PROBLEM DETAILS: From the line holding "(494, 509) = (363, 585): none" to the final line below, restate each line word for word and add nothing.

THE DATA:
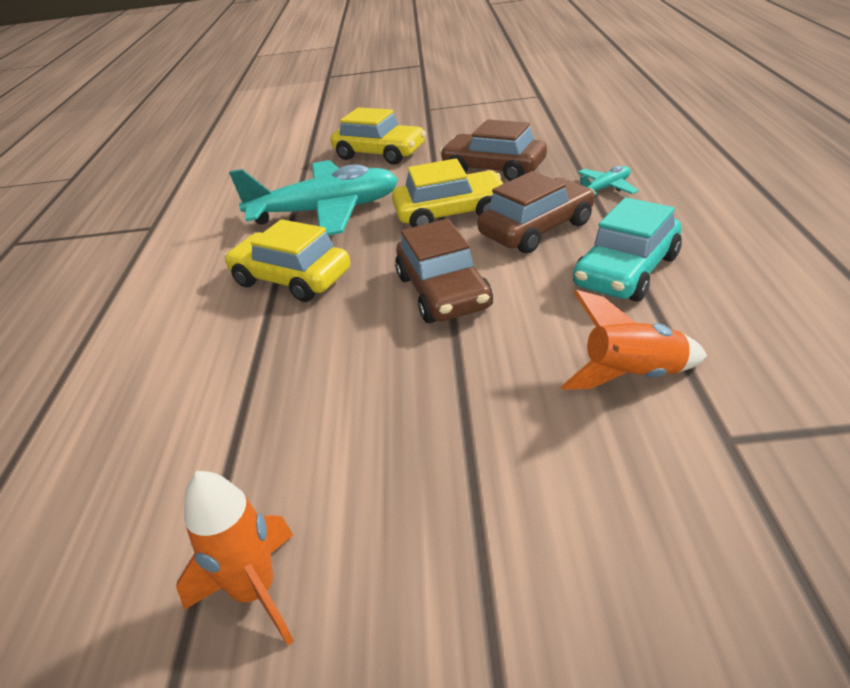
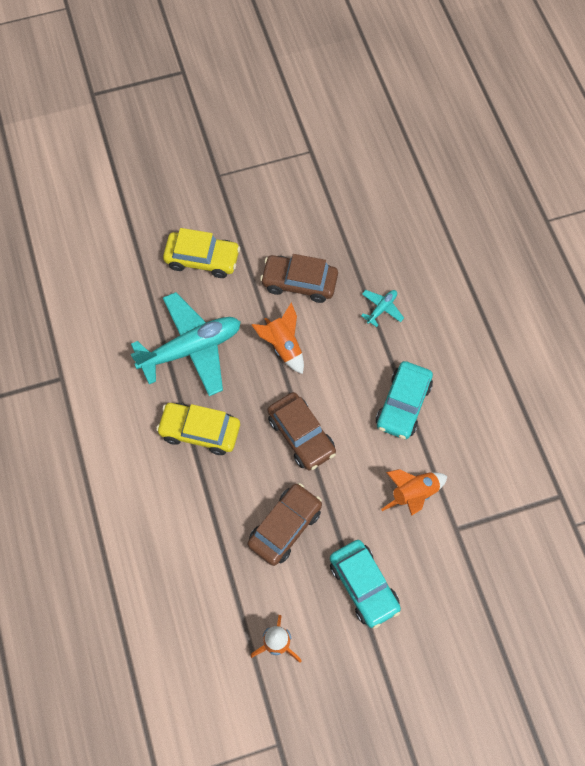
camera: 20 degrees left, 30 degrees up
(451, 213) = (283, 346): yellow car -> orange rocket
(494, 509) = (363, 585): none -> turquoise car
(536, 229) = (344, 362): brown car -> brown car (285, 527)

ANSWER TO THE EXERCISE:
(494, 509) = (363, 585): none -> turquoise car
(536, 229) = (344, 362): brown car -> brown car (285, 527)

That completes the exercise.